(Stored items from a collection)
▼

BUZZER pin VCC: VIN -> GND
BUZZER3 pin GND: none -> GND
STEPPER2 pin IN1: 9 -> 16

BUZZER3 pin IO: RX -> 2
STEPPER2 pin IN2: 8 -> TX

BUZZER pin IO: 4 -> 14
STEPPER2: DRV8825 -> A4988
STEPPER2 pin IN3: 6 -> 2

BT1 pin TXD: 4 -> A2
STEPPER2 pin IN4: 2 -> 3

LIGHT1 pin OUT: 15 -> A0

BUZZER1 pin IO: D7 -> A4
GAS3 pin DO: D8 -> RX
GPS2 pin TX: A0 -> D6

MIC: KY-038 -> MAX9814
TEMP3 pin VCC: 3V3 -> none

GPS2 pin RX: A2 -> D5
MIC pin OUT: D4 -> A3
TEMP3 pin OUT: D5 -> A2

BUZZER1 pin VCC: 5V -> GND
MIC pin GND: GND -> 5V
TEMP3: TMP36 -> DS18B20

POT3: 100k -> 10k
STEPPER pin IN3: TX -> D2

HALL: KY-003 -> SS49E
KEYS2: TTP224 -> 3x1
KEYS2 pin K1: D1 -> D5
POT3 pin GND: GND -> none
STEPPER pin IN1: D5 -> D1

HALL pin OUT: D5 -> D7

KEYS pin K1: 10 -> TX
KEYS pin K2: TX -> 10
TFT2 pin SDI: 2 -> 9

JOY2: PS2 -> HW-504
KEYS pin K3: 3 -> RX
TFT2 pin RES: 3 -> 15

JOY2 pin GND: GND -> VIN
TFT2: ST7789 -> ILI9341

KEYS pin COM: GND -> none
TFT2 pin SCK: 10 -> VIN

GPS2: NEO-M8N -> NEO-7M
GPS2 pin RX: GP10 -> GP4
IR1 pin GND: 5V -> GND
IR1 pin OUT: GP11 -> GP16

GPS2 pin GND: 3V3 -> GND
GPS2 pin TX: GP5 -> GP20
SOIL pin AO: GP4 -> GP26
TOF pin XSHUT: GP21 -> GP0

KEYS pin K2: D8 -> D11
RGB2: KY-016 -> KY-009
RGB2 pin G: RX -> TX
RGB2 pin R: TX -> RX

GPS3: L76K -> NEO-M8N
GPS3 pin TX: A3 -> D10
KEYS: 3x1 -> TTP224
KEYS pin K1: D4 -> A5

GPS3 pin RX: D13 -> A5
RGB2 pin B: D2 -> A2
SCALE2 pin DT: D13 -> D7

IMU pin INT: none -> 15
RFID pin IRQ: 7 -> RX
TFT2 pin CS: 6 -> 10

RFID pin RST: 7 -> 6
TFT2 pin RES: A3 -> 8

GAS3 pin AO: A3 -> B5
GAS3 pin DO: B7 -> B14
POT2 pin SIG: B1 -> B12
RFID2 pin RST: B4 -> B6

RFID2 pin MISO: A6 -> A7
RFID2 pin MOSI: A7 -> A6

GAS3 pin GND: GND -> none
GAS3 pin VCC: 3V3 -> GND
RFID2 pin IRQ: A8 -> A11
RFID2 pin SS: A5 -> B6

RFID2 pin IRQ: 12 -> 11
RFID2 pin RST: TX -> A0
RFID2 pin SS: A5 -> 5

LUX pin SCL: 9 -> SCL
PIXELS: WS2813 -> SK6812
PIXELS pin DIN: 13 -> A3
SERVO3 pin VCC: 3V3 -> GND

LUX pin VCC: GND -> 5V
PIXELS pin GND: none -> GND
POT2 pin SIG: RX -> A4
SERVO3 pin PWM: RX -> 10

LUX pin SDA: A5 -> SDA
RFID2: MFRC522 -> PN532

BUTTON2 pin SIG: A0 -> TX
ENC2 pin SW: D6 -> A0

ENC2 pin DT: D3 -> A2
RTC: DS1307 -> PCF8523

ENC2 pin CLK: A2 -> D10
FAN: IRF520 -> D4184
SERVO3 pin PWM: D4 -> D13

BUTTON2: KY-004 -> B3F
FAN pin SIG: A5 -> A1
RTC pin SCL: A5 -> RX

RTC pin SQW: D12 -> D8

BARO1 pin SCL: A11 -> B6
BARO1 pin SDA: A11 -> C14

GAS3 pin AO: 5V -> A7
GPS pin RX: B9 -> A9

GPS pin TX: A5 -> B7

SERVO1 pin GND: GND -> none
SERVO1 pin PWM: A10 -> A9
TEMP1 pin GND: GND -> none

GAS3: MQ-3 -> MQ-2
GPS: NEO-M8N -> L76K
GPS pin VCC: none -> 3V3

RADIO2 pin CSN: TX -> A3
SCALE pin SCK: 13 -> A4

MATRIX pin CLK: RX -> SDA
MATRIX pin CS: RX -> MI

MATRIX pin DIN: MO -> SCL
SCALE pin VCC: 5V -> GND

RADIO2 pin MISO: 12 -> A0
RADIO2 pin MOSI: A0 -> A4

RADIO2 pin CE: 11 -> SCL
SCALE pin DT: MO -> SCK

▲

# [BRIEF]
Which lines should be output? Exactly those from the first line of the data through the line containing "GPS2 pin RX: A2 -> D5", inclusive.

# [THE ANSWER]
BUZZER pin VCC: VIN -> GND
BUZZER3 pin GND: none -> GND
STEPPER2 pin IN1: 9 -> 16

BUZZER3 pin IO: RX -> 2
STEPPER2 pin IN2: 8 -> TX

BUZZER pin IO: 4 -> 14
STEPPER2: DRV8825 -> A4988
STEPPER2 pin IN3: 6 -> 2

BT1 pin TXD: 4 -> A2
STEPPER2 pin IN4: 2 -> 3

LIGHT1 pin OUT: 15 -> A0

BUZZER1 pin IO: D7 -> A4
GAS3 pin DO: D8 -> RX
GPS2 pin TX: A0 -> D6

MIC: KY-038 -> MAX9814
TEMP3 pin VCC: 3V3 -> none

GPS2 pin RX: A2 -> D5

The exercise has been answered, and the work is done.